STORED DATA:
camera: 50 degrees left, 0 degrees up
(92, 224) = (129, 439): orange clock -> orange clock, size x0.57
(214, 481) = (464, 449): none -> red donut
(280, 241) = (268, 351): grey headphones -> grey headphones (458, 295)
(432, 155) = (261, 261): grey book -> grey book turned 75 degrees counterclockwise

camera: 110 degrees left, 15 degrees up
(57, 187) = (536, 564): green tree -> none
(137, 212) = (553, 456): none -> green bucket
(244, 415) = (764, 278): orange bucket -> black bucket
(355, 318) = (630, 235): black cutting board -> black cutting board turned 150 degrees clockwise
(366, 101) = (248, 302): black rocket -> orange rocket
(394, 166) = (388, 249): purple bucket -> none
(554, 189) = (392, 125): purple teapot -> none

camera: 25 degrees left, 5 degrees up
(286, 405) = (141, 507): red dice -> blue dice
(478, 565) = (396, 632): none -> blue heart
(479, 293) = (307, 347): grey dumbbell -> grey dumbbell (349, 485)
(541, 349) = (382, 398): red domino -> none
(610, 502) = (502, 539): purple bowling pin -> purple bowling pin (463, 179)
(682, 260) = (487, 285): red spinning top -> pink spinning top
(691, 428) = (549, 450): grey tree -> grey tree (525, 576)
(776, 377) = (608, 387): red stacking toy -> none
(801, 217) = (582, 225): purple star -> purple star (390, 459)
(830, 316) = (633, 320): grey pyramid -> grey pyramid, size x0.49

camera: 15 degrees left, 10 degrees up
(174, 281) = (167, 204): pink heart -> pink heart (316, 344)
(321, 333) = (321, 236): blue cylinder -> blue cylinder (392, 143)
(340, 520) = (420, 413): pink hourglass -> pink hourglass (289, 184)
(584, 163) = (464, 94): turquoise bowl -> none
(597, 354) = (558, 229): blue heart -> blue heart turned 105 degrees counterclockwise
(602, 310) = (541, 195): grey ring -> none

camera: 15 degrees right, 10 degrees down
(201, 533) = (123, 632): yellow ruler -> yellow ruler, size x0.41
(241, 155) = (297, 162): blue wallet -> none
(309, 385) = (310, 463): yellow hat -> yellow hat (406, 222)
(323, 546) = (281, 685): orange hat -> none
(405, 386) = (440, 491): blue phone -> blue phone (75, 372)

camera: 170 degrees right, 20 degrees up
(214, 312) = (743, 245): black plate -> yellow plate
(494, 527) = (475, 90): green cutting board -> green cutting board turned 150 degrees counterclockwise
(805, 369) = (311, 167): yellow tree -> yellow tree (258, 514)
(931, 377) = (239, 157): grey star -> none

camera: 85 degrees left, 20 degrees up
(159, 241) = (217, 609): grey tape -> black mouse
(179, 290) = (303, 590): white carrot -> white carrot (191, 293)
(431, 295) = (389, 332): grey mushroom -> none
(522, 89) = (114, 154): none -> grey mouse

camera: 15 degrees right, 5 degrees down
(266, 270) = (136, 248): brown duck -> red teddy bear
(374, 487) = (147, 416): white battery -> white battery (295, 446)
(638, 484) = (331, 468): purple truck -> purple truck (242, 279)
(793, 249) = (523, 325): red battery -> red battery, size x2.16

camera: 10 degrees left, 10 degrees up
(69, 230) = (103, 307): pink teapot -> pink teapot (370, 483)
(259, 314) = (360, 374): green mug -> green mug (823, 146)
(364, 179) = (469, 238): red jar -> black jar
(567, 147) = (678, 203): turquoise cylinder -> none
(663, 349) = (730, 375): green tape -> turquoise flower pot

ASSIGNED TASK: Say how many lines of the listing above contain "battery", with no other words.

RESPONSE BELOW: 2